Starting with the line that contains "red padlock: 1 -> 3", reproduce each line through the end of the listing below, with no other output.

### Dataset records ###

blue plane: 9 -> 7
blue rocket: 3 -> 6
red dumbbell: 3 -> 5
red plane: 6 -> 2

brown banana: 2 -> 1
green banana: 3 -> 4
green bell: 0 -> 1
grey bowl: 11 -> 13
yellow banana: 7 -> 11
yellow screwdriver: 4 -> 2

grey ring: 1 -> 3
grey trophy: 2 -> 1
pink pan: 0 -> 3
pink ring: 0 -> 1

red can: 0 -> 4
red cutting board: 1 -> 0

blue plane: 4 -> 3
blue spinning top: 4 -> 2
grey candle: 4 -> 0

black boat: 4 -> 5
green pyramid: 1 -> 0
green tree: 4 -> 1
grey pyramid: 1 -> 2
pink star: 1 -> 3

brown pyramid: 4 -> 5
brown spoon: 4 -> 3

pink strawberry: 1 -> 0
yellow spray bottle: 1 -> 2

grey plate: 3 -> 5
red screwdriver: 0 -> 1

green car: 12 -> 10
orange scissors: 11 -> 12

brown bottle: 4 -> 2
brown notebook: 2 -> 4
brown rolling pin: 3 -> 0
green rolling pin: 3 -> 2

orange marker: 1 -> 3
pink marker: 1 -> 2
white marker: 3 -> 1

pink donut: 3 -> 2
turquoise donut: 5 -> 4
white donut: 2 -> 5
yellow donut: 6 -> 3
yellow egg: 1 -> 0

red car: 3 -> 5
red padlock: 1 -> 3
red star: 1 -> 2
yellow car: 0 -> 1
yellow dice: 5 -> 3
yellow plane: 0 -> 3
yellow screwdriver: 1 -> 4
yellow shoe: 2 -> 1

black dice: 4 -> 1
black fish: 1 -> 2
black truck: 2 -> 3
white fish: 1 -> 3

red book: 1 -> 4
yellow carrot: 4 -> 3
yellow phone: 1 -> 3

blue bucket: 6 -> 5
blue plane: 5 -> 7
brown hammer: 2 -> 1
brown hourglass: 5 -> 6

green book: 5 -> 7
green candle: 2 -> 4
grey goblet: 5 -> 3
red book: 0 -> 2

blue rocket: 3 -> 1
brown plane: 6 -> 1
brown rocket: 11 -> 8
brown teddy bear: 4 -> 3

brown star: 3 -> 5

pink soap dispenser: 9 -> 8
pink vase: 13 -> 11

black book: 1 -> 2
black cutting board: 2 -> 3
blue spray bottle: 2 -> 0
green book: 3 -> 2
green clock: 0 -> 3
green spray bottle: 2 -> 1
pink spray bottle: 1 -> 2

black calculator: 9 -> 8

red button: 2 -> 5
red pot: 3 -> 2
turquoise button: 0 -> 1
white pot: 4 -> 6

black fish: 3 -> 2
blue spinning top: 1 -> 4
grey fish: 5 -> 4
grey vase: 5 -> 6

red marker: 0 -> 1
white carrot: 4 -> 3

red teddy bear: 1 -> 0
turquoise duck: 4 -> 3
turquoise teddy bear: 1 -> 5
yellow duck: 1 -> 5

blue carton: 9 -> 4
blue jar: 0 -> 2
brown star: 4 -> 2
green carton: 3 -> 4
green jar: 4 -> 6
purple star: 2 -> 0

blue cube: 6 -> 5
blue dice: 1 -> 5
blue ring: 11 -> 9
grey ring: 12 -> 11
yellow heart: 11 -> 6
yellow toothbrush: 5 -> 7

###

Written answer -
red padlock: 1 -> 3
red star: 1 -> 2
yellow car: 0 -> 1
yellow dice: 5 -> 3
yellow plane: 0 -> 3
yellow screwdriver: 1 -> 4
yellow shoe: 2 -> 1

black dice: 4 -> 1
black fish: 1 -> 2
black truck: 2 -> 3
white fish: 1 -> 3

red book: 1 -> 4
yellow carrot: 4 -> 3
yellow phone: 1 -> 3

blue bucket: 6 -> 5
blue plane: 5 -> 7
brown hammer: 2 -> 1
brown hourglass: 5 -> 6

green book: 5 -> 7
green candle: 2 -> 4
grey goblet: 5 -> 3
red book: 0 -> 2

blue rocket: 3 -> 1
brown plane: 6 -> 1
brown rocket: 11 -> 8
brown teddy bear: 4 -> 3

brown star: 3 -> 5

pink soap dispenser: 9 -> 8
pink vase: 13 -> 11

black book: 1 -> 2
black cutting board: 2 -> 3
blue spray bottle: 2 -> 0
green book: 3 -> 2
green clock: 0 -> 3
green spray bottle: 2 -> 1
pink spray bottle: 1 -> 2

black calculator: 9 -> 8

red button: 2 -> 5
red pot: 3 -> 2
turquoise button: 0 -> 1
white pot: 4 -> 6

black fish: 3 -> 2
blue spinning top: 1 -> 4
grey fish: 5 -> 4
grey vase: 5 -> 6

red marker: 0 -> 1
white carrot: 4 -> 3

red teddy bear: 1 -> 0
turquoise duck: 4 -> 3
turquoise teddy bear: 1 -> 5
yellow duck: 1 -> 5

blue carton: 9 -> 4
blue jar: 0 -> 2
brown star: 4 -> 2
green carton: 3 -> 4
green jar: 4 -> 6
purple star: 2 -> 0

blue cube: 6 -> 5
blue dice: 1 -> 5
blue ring: 11 -> 9
grey ring: 12 -> 11
yellow heart: 11 -> 6
yellow toothbrush: 5 -> 7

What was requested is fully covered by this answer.